#### TASK GOAL:
The pictures are to be left out when the listing below is reproduced word for word.

#### DATA BLOCK:
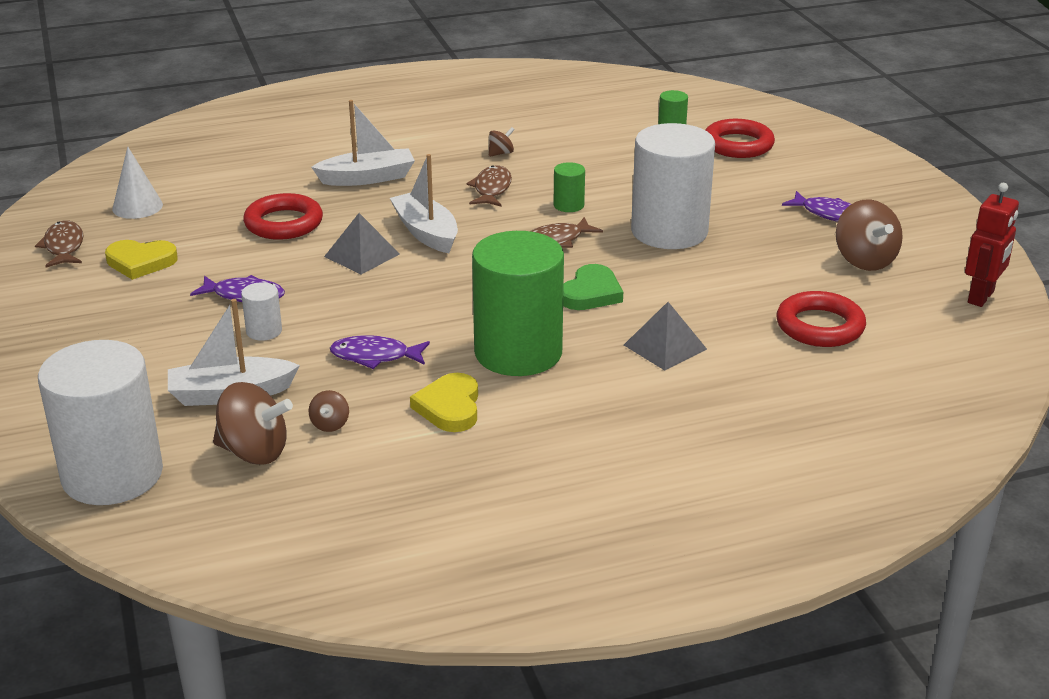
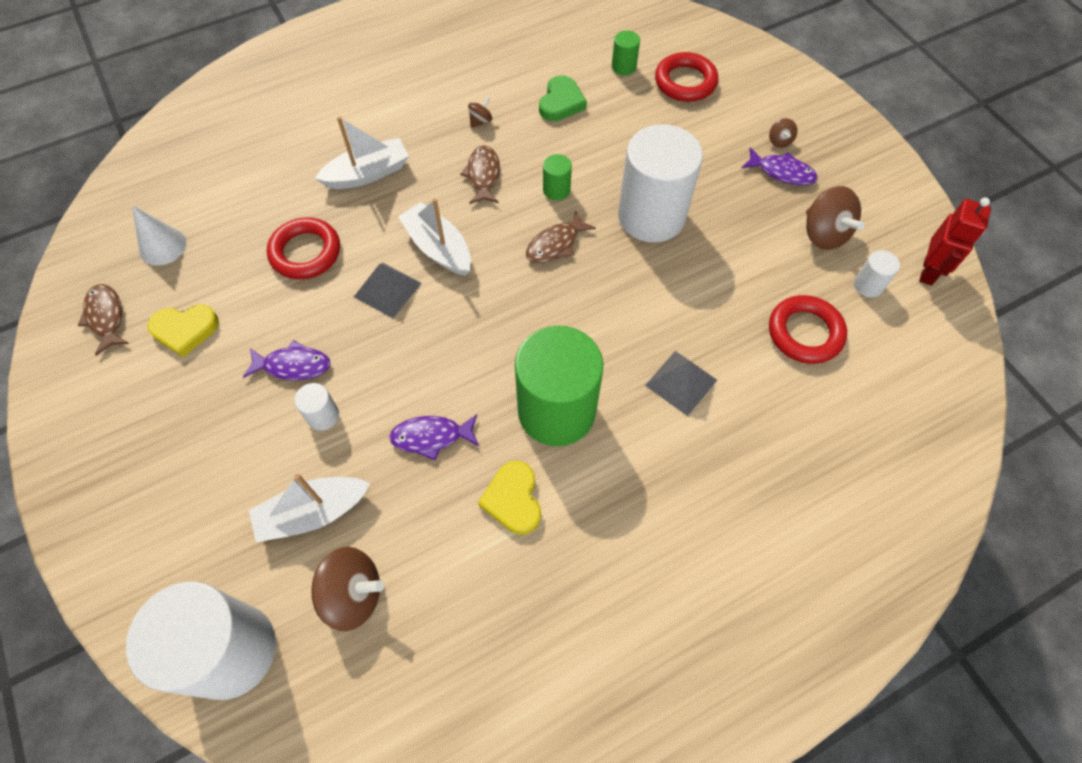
camera: 10 degrees left, 30 degrees up
(330, 424) = (413, 542): brown spinning top -> brown spinning top (779, 141)
(591, 293) = (602, 315): green heart -> green heart (561, 102)
(905, 300) = (868, 285): none -> white cylinder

#### OUTPUT:
camera: 10 degrees left, 30 degrees up
(330, 424) = (413, 542): brown spinning top -> brown spinning top (779, 141)
(591, 293) = (602, 315): green heart -> green heart (561, 102)
(905, 300) = (868, 285): none -> white cylinder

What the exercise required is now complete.